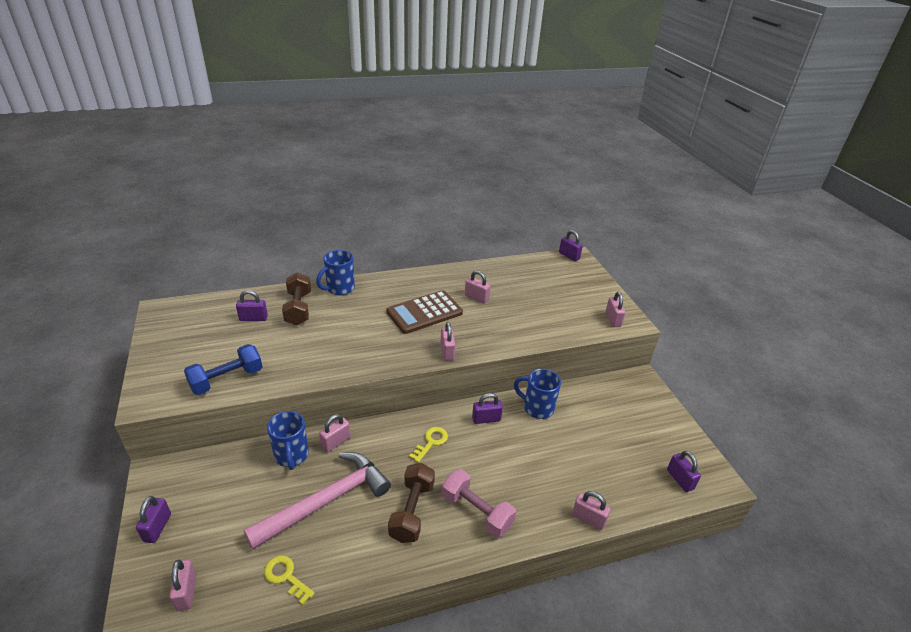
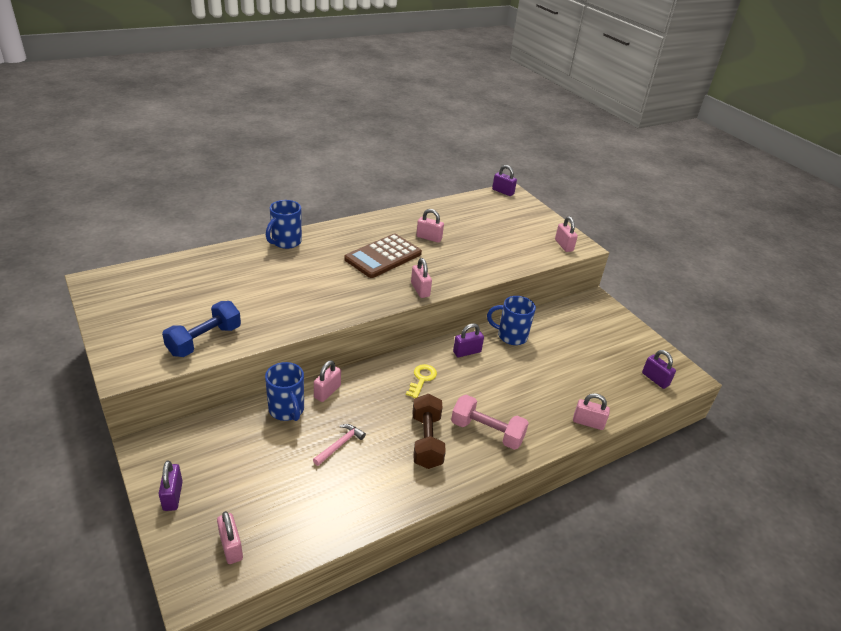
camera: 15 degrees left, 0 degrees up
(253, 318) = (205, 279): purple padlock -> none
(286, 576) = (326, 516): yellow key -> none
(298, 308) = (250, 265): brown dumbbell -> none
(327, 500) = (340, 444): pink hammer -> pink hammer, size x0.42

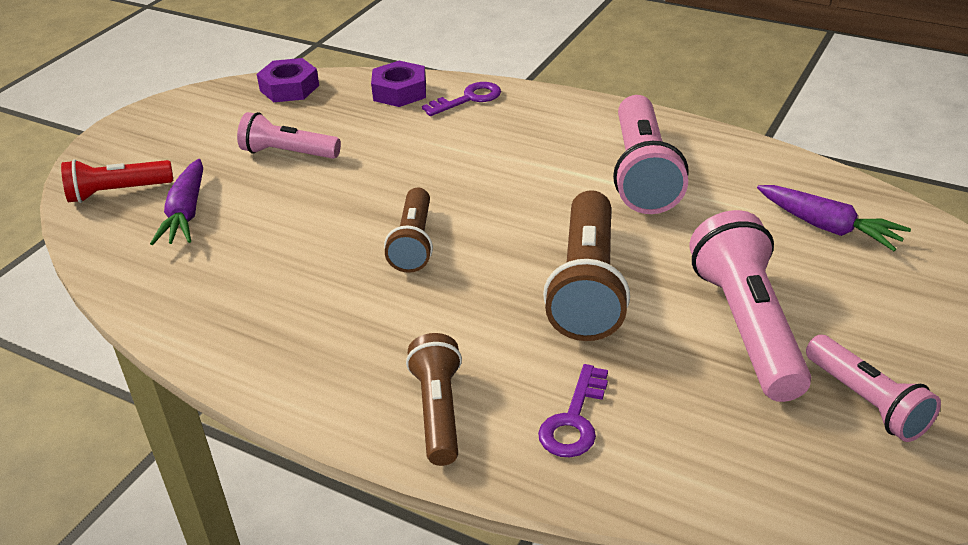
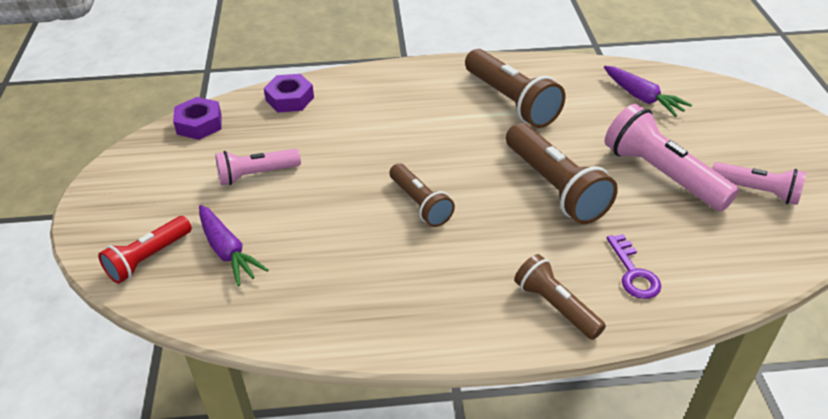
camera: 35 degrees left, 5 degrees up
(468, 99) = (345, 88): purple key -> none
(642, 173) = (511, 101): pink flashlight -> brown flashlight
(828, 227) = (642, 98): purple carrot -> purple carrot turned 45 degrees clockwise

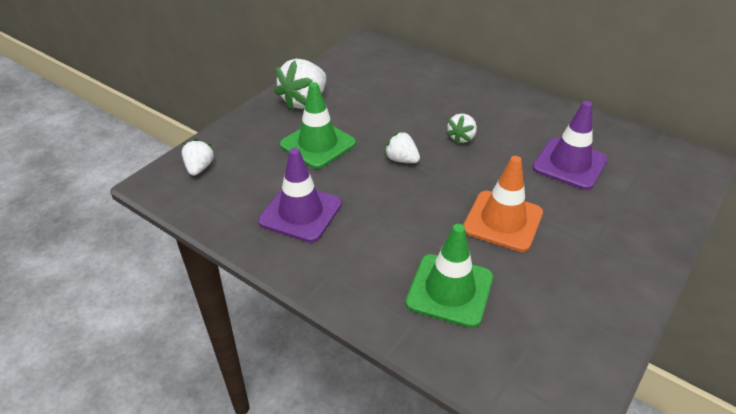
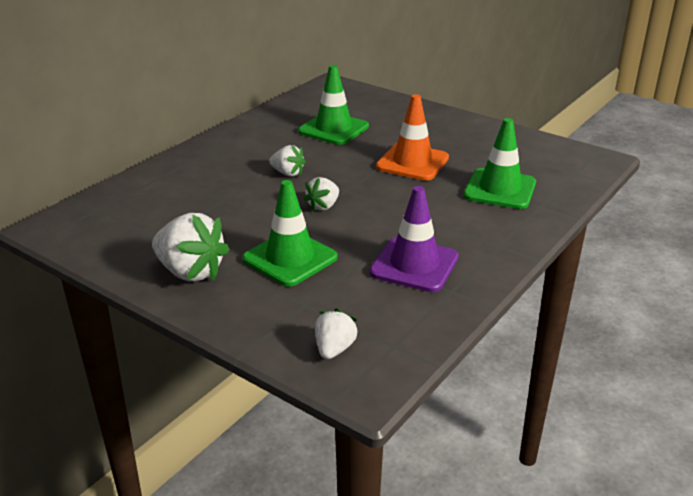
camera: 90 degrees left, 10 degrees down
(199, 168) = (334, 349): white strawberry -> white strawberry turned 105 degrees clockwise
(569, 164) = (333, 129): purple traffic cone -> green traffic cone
++++++++
# Problem description
Every entry, word for word: repeat it, but skip the images.

# Response to this exercise
camera: 15 degrees left, 0 degrees up
(253, 318) = (205, 279): purple padlock -> none
(286, 576) = (326, 516): yellow key -> none
(298, 308) = (250, 265): brown dumbbell -> none
(327, 500) = (340, 444): pink hammer -> pink hammer, size x0.42

camera: 35 degrees left, 5 degrees up
(468, 99) = (345, 88): purple key -> none
(642, 173) = (511, 101): pink flashlight -> brown flashlight
(828, 227) = (642, 98): purple carrot -> purple carrot turned 45 degrees clockwise

camera: 90 degrees left, 10 degrees down
(199, 168) = (334, 349): white strawberry -> white strawberry turned 105 degrees clockwise
(569, 164) = (333, 129): purple traffic cone -> green traffic cone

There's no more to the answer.